Short exercise → Report each row below that contains the word "purple", copying every such row in full.

Data extract →

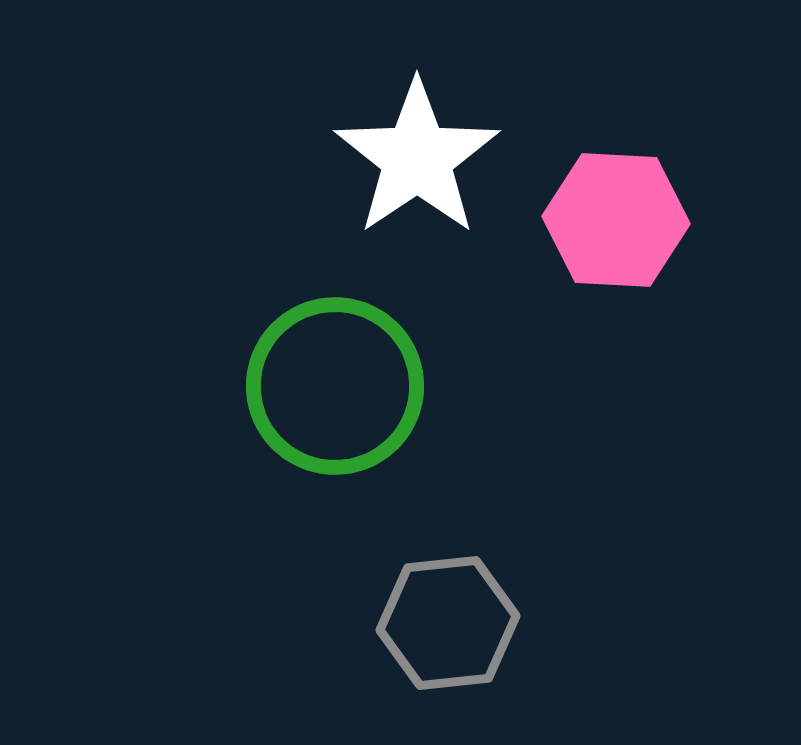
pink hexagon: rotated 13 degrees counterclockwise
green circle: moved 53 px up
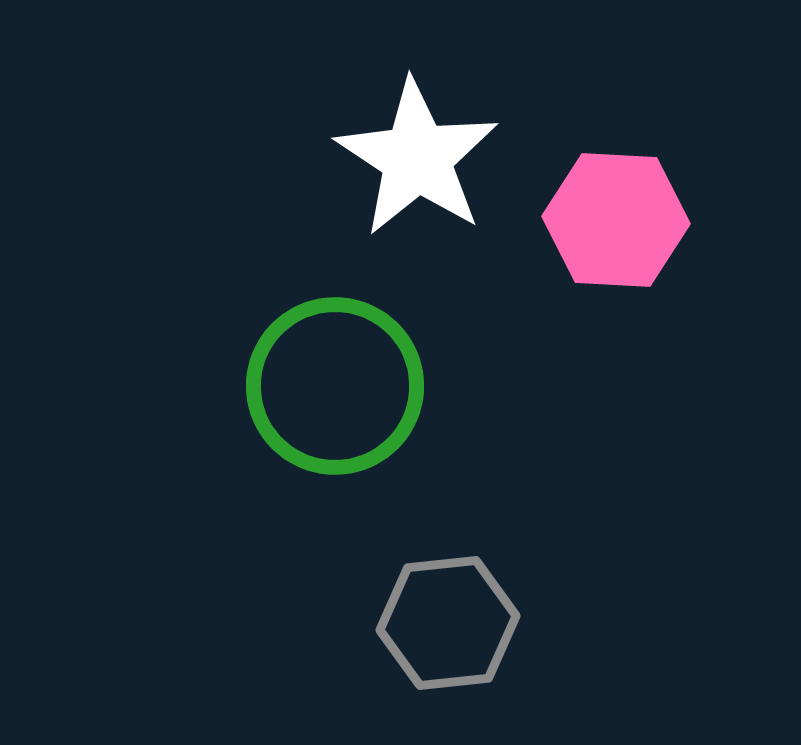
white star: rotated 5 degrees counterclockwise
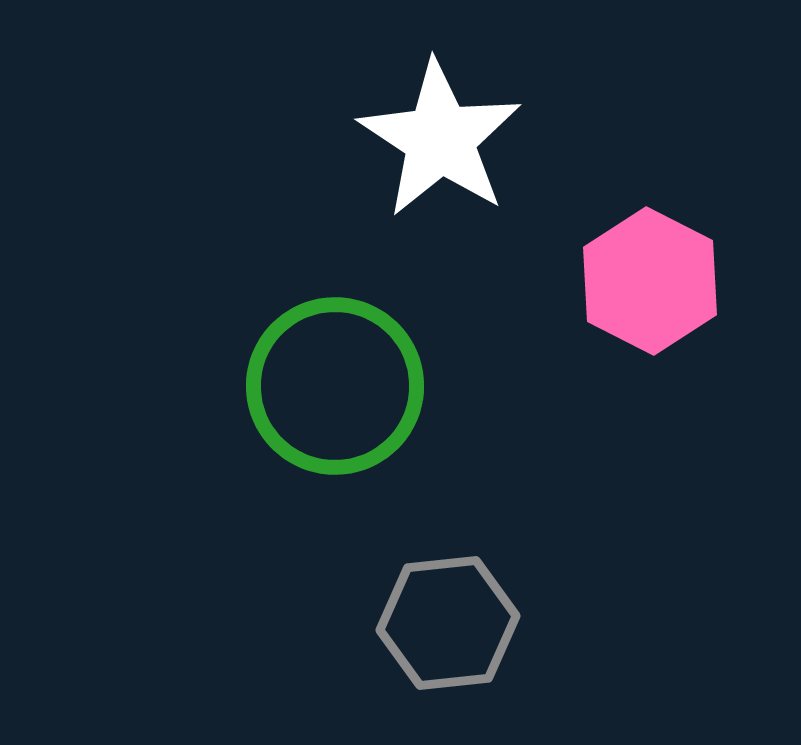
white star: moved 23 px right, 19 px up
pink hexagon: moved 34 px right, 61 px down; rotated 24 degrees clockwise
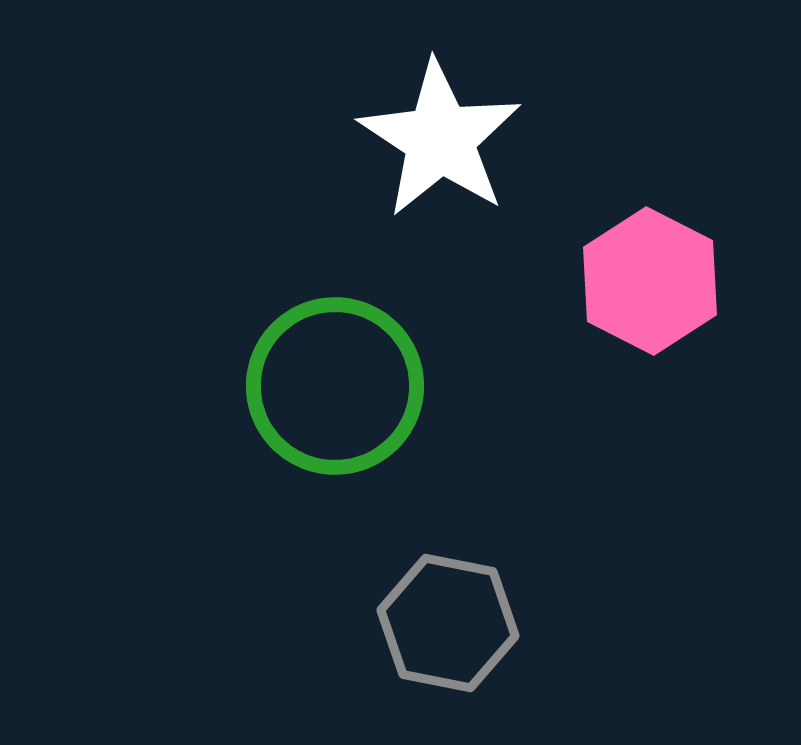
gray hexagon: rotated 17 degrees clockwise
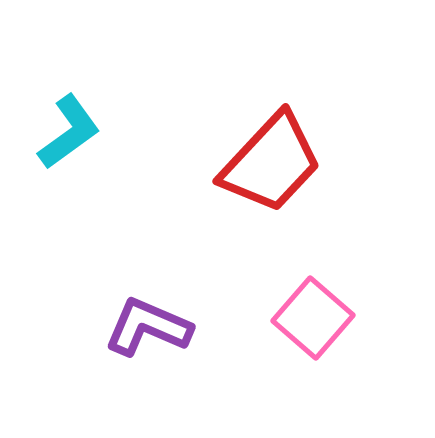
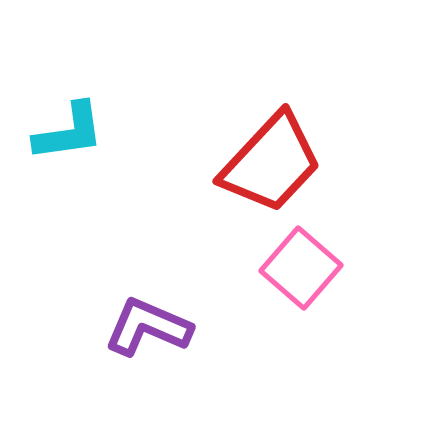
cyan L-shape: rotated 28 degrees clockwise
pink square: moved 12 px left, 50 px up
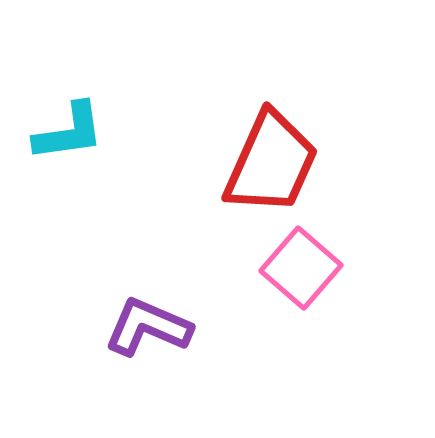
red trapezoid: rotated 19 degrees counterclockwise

---

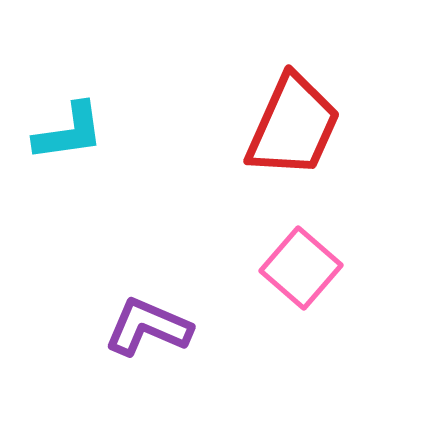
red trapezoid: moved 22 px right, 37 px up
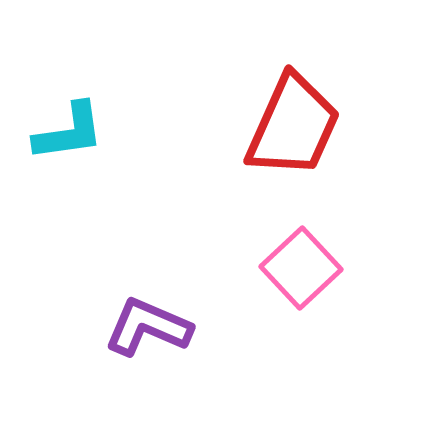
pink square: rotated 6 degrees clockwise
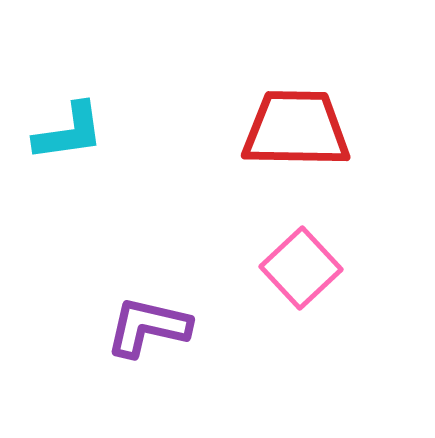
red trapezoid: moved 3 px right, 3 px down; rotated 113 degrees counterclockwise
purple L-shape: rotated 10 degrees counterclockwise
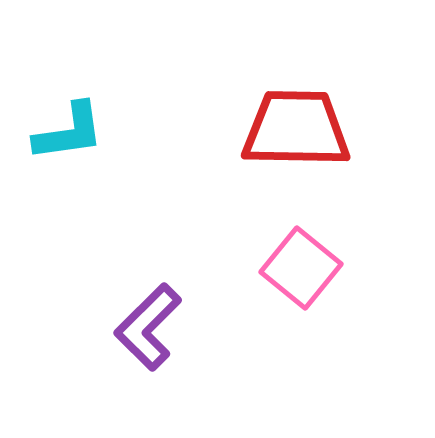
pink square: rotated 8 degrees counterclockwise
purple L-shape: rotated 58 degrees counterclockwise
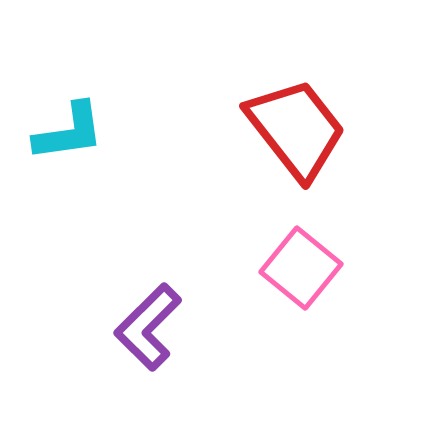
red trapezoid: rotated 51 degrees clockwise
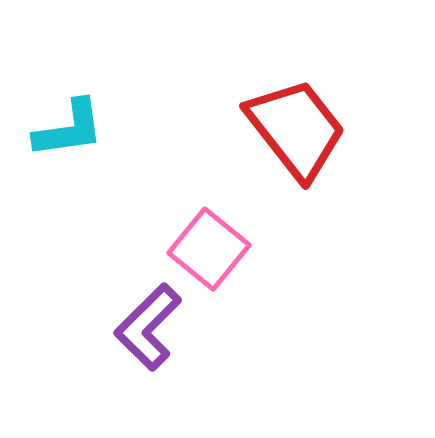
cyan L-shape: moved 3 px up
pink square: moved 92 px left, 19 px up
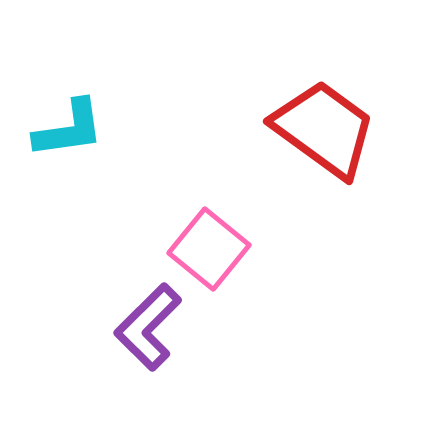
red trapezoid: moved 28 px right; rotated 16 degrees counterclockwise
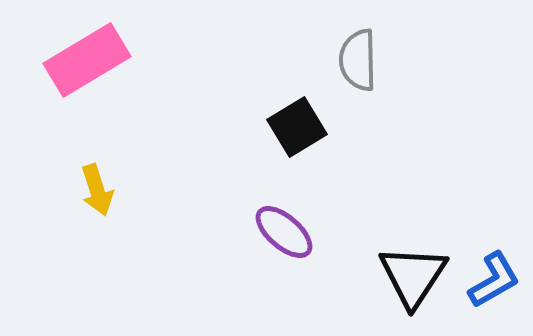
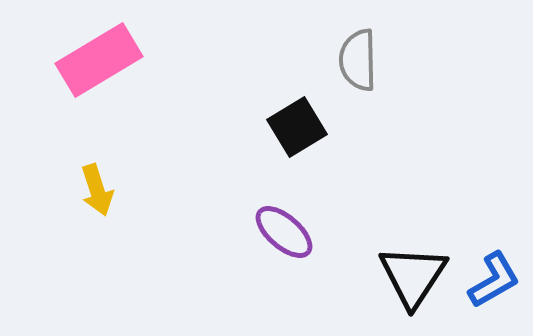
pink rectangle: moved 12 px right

Written response →
purple L-shape: rotated 10 degrees counterclockwise
purple L-shape: rotated 58 degrees counterclockwise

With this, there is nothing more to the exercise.